**Data:**

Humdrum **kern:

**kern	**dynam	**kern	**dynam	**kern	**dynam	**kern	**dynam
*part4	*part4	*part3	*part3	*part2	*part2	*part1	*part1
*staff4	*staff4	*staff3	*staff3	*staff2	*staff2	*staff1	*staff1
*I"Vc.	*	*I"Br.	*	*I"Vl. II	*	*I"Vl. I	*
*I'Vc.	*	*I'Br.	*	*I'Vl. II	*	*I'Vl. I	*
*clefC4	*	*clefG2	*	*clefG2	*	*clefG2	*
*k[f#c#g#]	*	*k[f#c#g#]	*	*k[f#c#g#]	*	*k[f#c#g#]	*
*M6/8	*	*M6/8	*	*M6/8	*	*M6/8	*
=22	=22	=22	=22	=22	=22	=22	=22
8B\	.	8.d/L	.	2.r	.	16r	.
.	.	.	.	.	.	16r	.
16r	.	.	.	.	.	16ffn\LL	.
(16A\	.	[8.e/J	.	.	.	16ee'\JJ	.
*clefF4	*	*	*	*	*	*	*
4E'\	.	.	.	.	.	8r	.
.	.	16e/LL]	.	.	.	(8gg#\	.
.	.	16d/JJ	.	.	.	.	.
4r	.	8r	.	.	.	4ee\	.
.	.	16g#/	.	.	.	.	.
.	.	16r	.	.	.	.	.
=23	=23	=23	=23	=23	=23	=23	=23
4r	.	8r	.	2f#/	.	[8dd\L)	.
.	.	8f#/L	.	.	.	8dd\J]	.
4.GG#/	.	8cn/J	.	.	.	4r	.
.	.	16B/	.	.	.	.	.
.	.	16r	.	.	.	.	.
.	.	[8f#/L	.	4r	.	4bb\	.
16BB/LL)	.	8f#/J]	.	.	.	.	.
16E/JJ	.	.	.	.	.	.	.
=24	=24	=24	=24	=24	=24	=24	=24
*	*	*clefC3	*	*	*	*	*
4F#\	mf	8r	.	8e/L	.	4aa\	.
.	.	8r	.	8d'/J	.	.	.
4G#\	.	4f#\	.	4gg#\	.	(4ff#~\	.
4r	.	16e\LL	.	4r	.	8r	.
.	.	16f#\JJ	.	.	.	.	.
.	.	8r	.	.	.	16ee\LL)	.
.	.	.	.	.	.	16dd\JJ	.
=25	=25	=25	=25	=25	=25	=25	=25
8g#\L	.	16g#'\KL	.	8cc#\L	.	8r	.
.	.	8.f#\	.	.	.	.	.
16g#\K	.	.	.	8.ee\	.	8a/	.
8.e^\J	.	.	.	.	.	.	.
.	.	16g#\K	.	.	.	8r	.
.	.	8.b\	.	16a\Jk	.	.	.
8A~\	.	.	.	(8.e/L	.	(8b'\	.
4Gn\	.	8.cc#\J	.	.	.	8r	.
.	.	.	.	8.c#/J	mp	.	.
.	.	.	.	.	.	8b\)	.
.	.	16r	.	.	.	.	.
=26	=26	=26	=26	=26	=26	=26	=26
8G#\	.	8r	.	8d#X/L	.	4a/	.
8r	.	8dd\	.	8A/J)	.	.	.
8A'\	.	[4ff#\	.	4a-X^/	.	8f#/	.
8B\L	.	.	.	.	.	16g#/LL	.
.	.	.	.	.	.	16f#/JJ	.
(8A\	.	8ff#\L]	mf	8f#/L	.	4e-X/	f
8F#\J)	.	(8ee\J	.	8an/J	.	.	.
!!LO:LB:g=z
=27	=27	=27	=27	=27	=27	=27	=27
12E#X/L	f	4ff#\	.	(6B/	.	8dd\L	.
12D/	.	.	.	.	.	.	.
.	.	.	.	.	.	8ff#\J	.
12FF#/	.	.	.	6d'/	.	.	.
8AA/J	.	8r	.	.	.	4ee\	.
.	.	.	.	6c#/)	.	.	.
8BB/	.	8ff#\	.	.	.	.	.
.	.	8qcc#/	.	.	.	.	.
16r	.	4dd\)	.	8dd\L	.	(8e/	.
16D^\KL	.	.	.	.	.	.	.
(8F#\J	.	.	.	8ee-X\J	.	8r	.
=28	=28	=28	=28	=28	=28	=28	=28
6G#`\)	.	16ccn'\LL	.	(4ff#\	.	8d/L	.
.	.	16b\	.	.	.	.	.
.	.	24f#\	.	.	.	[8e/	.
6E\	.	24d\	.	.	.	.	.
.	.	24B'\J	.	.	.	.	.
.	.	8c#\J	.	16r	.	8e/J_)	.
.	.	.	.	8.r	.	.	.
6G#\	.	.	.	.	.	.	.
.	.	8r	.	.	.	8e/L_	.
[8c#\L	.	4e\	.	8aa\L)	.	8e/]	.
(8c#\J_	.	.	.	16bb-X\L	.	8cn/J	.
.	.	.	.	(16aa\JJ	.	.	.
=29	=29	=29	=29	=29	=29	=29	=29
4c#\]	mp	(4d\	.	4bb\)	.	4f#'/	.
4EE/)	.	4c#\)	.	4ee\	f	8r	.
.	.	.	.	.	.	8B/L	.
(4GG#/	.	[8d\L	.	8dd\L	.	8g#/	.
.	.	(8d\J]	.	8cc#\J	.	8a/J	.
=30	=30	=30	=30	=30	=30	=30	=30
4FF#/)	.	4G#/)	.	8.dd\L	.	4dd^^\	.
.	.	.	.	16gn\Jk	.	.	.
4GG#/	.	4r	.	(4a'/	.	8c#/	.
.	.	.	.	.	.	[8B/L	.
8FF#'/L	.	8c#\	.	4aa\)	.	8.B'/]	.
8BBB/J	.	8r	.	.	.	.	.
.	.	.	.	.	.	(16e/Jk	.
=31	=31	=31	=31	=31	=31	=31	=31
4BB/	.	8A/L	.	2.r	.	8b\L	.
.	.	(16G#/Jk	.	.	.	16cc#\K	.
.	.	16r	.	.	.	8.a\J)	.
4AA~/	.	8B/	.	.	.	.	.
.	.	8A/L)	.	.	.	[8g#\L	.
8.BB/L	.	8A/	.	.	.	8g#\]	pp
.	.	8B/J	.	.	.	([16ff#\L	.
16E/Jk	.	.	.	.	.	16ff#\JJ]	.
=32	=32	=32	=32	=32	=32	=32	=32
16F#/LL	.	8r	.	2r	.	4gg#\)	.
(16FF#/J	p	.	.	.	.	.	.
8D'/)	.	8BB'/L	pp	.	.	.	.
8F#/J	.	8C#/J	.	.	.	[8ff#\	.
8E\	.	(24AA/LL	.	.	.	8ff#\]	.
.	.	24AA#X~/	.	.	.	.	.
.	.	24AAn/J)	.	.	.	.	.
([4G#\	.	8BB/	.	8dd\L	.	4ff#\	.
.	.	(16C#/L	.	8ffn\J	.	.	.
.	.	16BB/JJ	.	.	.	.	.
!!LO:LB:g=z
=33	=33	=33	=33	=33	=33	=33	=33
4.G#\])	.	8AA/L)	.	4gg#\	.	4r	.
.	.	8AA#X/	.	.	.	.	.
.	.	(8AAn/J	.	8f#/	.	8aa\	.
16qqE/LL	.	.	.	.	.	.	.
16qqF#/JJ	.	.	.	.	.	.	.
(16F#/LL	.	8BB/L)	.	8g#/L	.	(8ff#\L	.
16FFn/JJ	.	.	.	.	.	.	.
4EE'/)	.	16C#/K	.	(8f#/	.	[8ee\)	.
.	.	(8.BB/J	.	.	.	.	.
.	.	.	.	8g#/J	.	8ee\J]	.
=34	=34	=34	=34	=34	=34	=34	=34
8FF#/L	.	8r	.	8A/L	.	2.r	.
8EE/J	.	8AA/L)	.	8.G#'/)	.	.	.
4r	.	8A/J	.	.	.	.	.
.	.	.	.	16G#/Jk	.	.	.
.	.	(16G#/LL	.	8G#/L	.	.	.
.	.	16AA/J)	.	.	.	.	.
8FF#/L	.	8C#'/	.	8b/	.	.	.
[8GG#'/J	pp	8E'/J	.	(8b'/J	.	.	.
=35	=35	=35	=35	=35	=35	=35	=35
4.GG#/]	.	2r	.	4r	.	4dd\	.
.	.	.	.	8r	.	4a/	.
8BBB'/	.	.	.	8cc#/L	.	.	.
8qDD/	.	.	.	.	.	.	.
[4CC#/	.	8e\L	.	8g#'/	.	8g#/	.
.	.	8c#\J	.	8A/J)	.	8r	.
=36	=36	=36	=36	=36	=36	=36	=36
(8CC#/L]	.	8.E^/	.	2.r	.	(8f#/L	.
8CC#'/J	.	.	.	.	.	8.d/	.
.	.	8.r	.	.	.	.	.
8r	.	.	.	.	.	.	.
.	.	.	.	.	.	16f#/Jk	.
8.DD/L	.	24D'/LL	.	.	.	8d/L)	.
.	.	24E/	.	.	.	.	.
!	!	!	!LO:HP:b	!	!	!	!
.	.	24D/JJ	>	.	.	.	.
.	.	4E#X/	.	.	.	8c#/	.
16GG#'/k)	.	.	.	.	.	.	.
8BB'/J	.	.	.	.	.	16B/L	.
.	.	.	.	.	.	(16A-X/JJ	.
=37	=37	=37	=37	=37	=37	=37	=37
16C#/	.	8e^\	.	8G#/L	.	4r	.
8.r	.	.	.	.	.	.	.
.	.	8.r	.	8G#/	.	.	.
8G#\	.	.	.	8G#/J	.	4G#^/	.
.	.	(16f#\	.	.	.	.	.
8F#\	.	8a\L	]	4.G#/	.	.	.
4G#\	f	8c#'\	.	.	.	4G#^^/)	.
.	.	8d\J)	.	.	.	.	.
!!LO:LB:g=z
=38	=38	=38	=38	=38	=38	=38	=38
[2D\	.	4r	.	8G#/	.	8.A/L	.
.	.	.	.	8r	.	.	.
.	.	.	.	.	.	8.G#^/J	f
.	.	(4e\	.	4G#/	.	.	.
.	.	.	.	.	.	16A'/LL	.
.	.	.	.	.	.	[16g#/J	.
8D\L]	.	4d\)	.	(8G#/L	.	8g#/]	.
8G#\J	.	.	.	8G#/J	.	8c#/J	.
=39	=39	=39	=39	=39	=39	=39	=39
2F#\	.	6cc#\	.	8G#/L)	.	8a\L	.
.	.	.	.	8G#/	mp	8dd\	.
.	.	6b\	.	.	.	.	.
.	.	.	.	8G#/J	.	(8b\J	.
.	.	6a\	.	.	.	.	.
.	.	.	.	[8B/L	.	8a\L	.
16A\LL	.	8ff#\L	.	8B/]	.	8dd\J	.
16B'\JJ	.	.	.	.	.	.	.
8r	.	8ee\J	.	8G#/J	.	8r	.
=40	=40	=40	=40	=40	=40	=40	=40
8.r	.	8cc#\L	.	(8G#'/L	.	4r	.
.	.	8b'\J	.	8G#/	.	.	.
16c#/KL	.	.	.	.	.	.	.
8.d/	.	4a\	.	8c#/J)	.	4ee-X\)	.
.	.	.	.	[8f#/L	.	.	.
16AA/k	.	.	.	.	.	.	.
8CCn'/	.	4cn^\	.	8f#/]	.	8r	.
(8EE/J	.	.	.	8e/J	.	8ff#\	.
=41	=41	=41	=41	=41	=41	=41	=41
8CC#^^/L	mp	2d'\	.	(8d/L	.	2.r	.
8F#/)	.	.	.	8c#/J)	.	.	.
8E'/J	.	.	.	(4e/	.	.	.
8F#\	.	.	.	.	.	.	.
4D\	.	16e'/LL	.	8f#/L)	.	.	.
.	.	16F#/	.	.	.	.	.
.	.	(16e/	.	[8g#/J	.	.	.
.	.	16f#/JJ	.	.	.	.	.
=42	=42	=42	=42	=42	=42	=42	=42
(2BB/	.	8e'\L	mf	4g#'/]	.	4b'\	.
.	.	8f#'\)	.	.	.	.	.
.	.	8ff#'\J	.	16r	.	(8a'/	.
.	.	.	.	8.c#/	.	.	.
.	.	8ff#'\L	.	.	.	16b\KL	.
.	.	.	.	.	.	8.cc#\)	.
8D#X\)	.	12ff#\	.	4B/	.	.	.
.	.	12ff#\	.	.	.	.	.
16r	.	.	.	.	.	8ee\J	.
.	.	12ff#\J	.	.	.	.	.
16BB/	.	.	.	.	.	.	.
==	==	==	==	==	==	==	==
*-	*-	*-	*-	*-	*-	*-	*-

**What to work on:** From the material above, pull out every line that contains the string "kern", matching case exactly, and copy each one in full.

**Finished exercise:**
Humdrum **kern:
**kern	**dynam	**kern	**dynam	**kern	**dynam	**kern	**dynam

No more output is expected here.